> [Raw data]
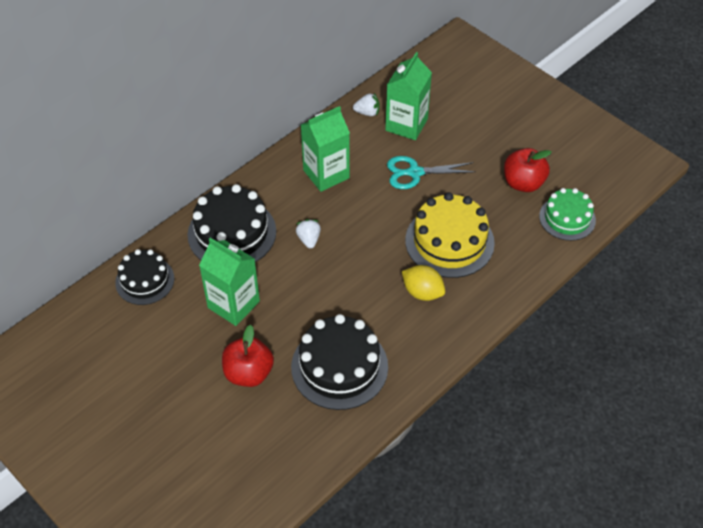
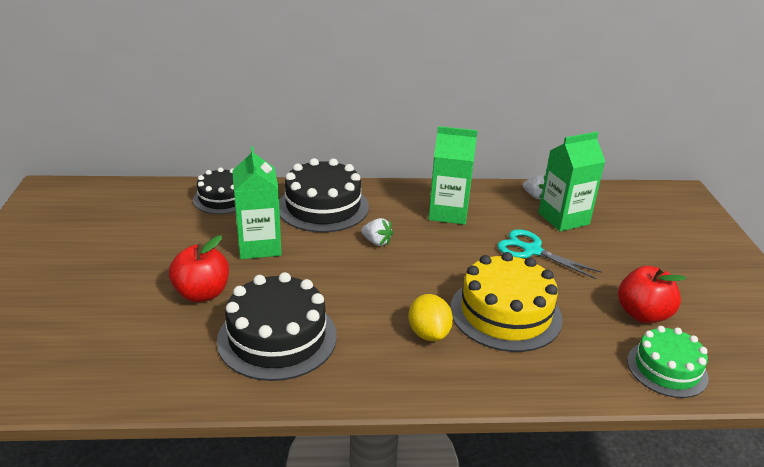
camera: 40 degrees right, 20 degrees down
(309, 239) = (376, 242): white strawberry -> white strawberry turned 90 degrees clockwise

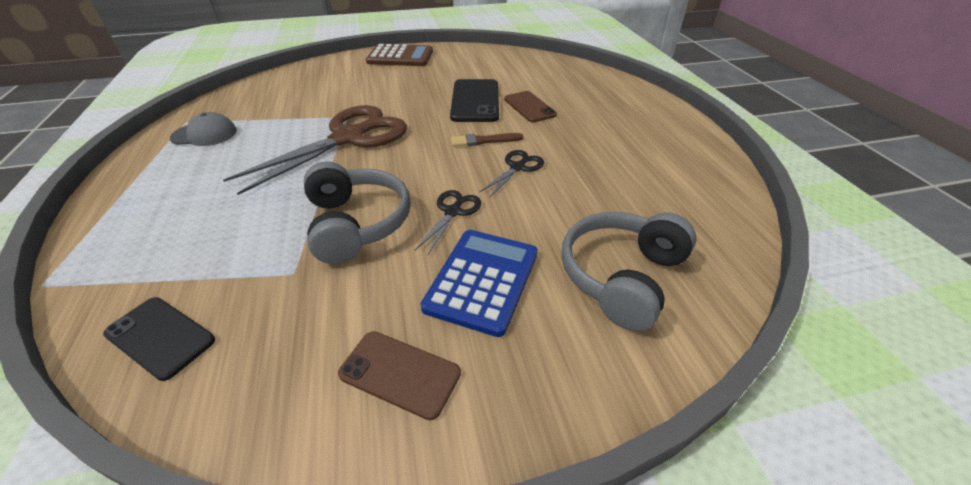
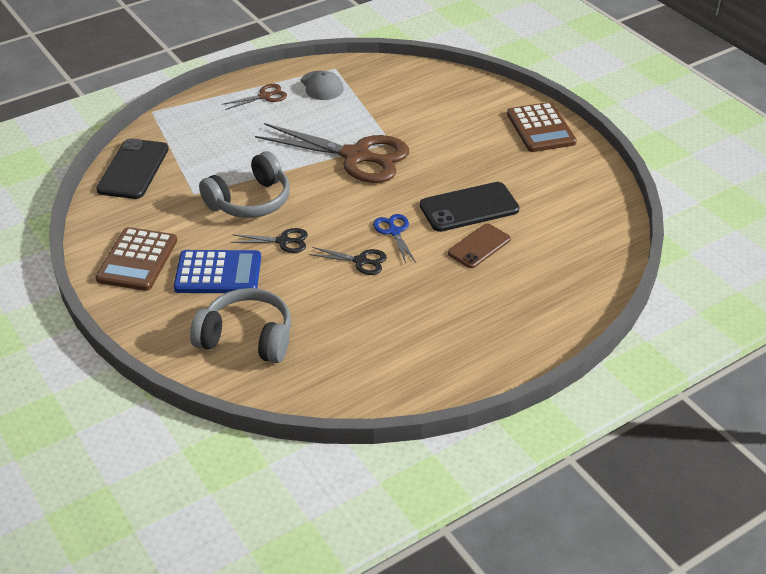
camera: 70 degrees right, 0 degrees up
(160, 337) = (133, 169): black phone -> black phone, size x1.51
(166, 174) = (265, 96): none -> brown scissors
(400, 373) = (137, 260): brown phone -> brown calculator
(484, 141) = (394, 232): brown brush -> blue scissors

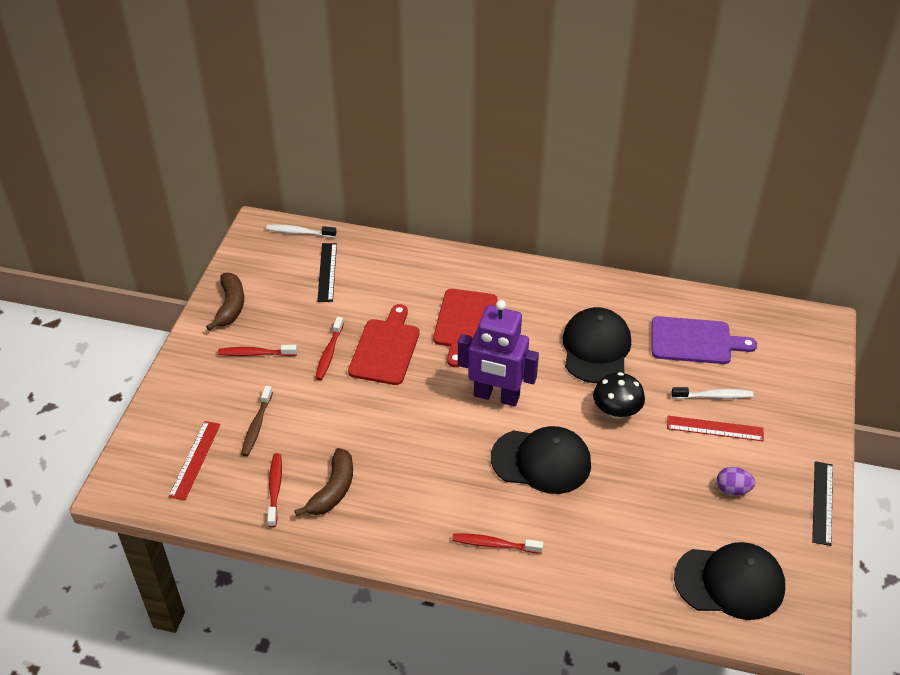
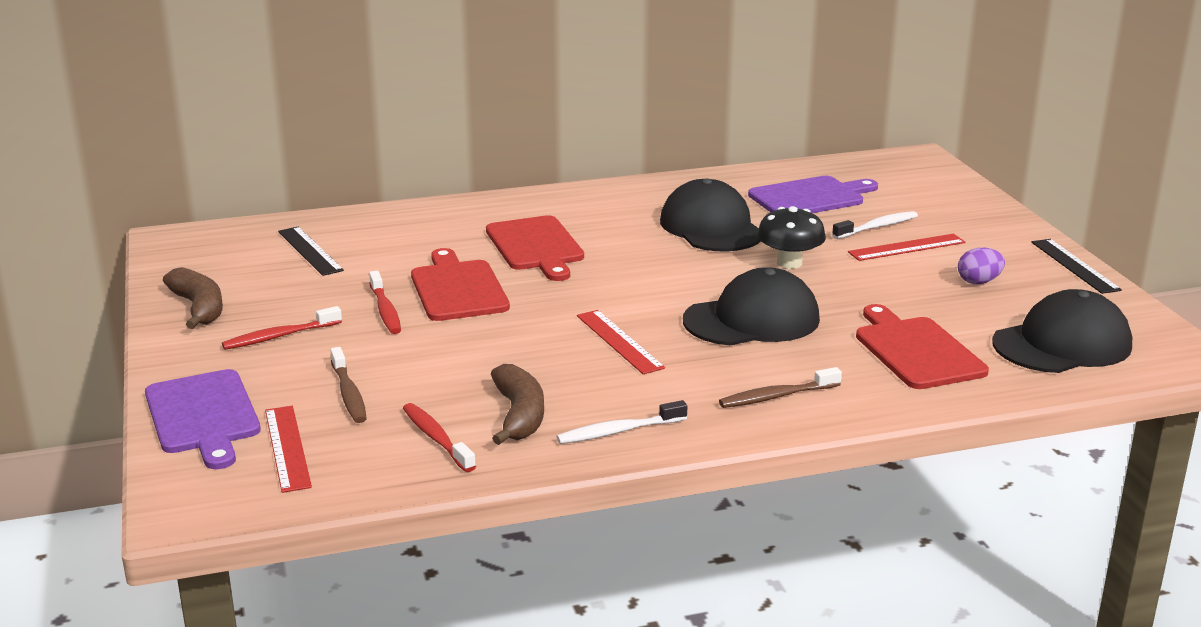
camera: 30 degrees left, 20 degrees down
(171, 411) = (203, 416): none -> purple cutting board
(299, 232) = (236, 230): white toothbrush -> white toothbrush (618, 431)
(442, 446) = (619, 341): none -> red ruler
(494, 544) = (776, 396): red toothbrush -> brown toothbrush
(496, 396) = (640, 288): purple robot -> none
(622, 542) = (916, 350): none -> red cutting board

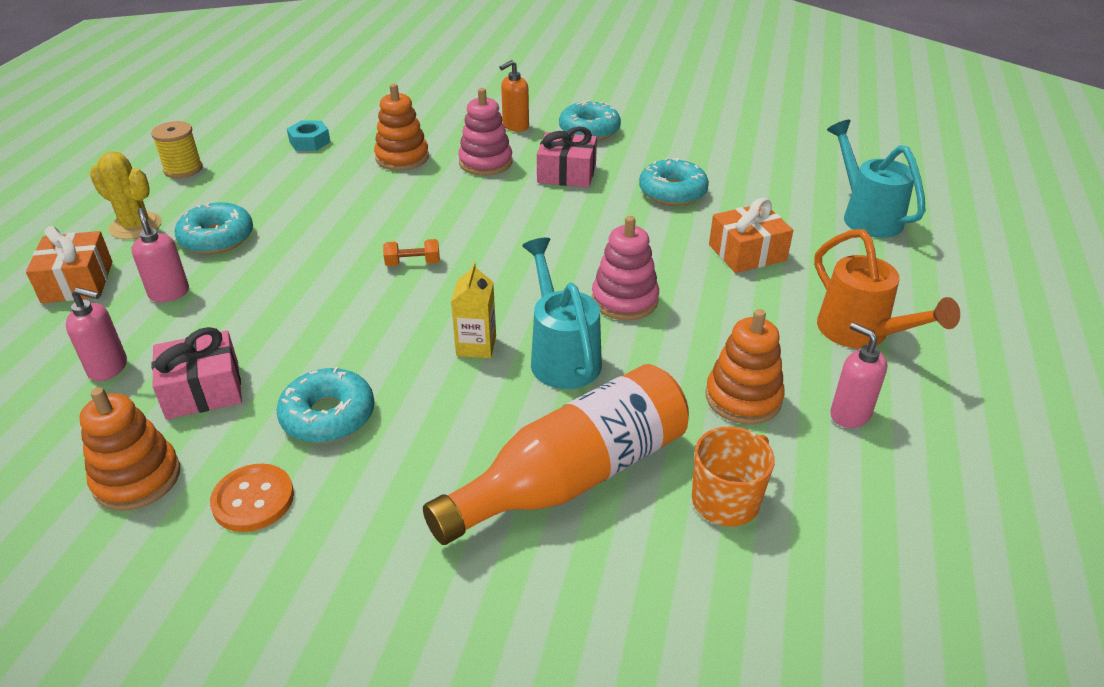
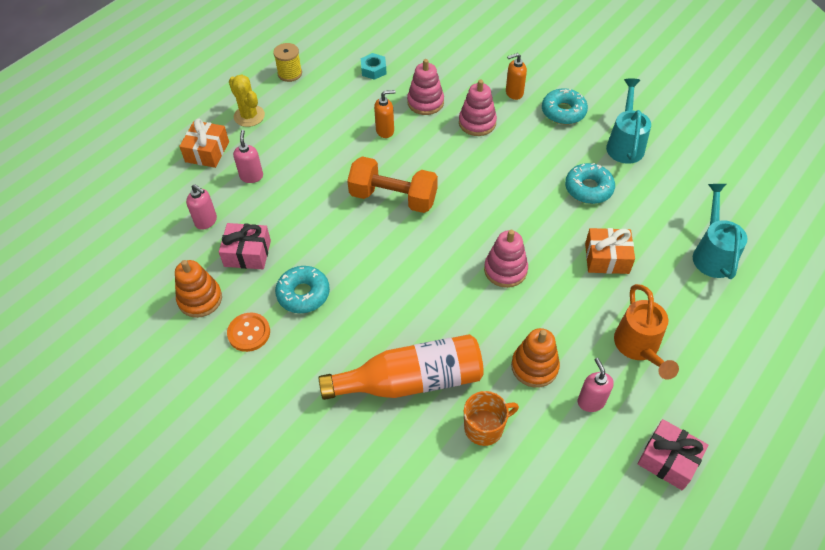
camera: 25 degrees right, 15 degrees up
(217, 238) = (290, 140): turquoise donut -> none
(360, 197) = (385, 131): none -> orange soap dispenser
(402, 158) = (425, 102): orange stacking toy -> pink stacking toy
(413, 263) = (393, 198): orange dumbbell -> orange dumbbell, size x2.41
(476, 346) = (401, 274): yellow carton -> none
(562, 356) = (446, 298): turquoise watering can -> turquoise watering can (625, 144)
(566, 174) = (525, 149): pink gift -> pink gift (668, 460)

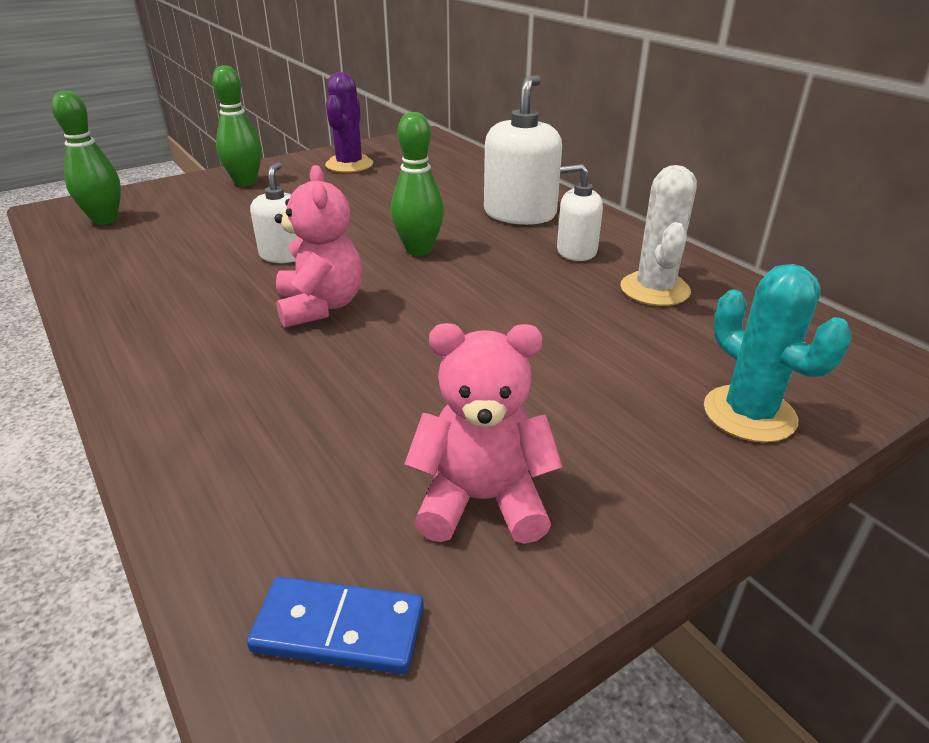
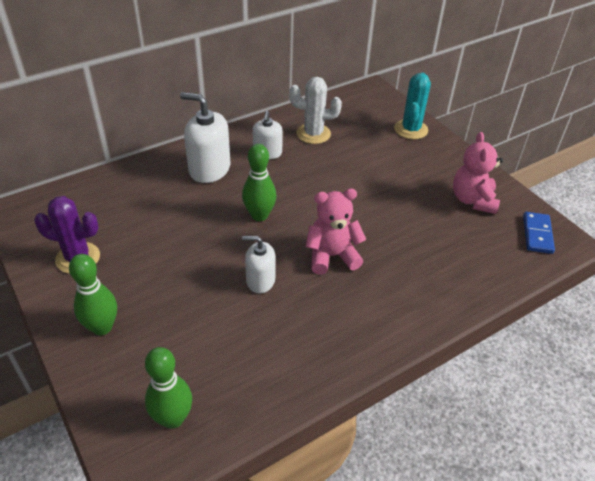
camera: 90 degrees left, 10 degrees up
(749, 414) = (411, 129): turquoise cactus -> turquoise cactus turned 45 degrees counterclockwise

> [Work task]
Out of the records above, pull each line containing the word "turquoise".

> [Output for this exercise]
(217, 238) = (290, 140): turquoise donut -> none
(562, 356) = (446, 298): turquoise watering can -> turquoise watering can (625, 144)
(749, 414) = (411, 129): turquoise cactus -> turquoise cactus turned 45 degrees counterclockwise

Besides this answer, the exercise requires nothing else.